TASK PROMPT: Write out, word for word, every line from the one containing "(510, 456) = (634, 320): turquoise" through the final line of the records.
──────── EXERCISE INPUT ────────
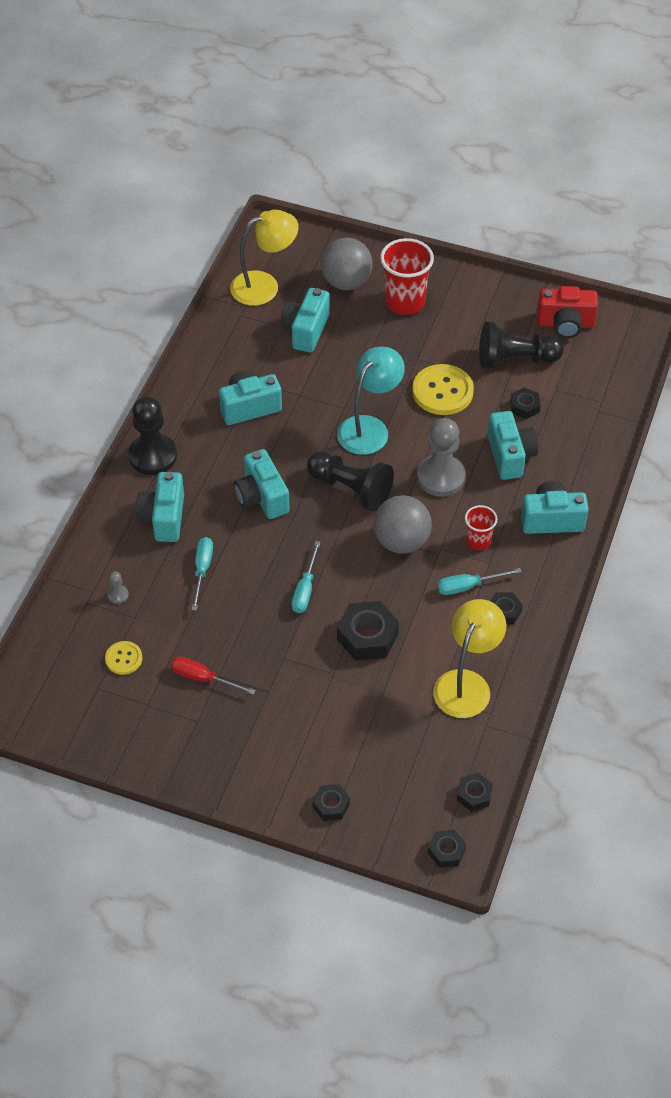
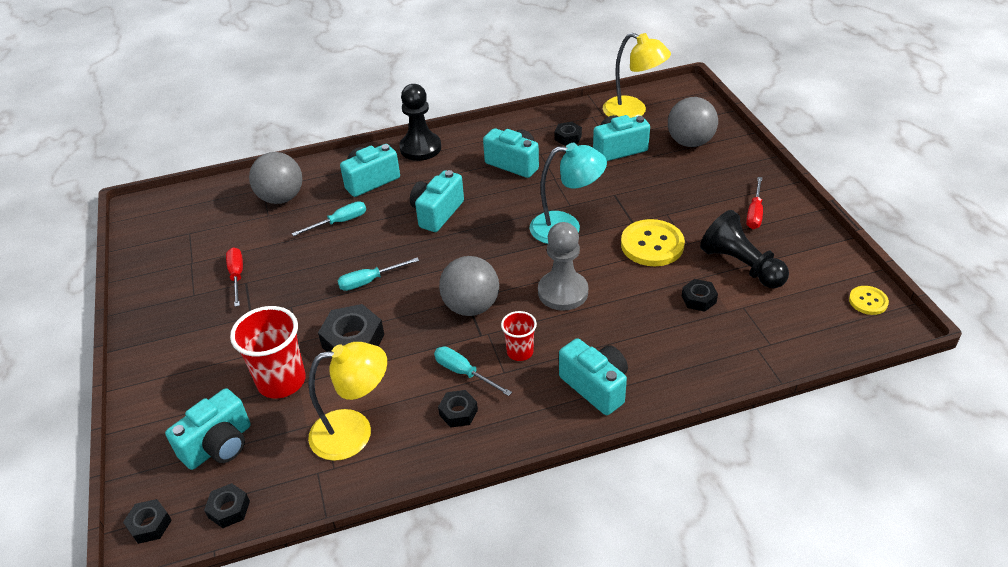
camera: 55 degrees right, 10 degrees down
(118, 595) = (281, 198): grey pawn -> grey ball
(123, 659) = (225, 230): yellow button -> yellow button (868, 301)
(331, 805) = (156, 416): black nut -> black nut (568, 137)
(351, 489) = (494, 251): black pawn -> none
(405, 302) = (713, 178): red cup -> red cup (281, 381)
(469, 310) = (754, 213): none -> red screwdriver
(510, 456) = (634, 320): turquoise camera -> turquoise camera (219, 445)
(565, 324) = (821, 273): red camera -> none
────────
OUTPUT FOR THIS TASK:
(510, 456) = (634, 320): turquoise camera -> turquoise camera (219, 445)
(565, 324) = (821, 273): red camera -> none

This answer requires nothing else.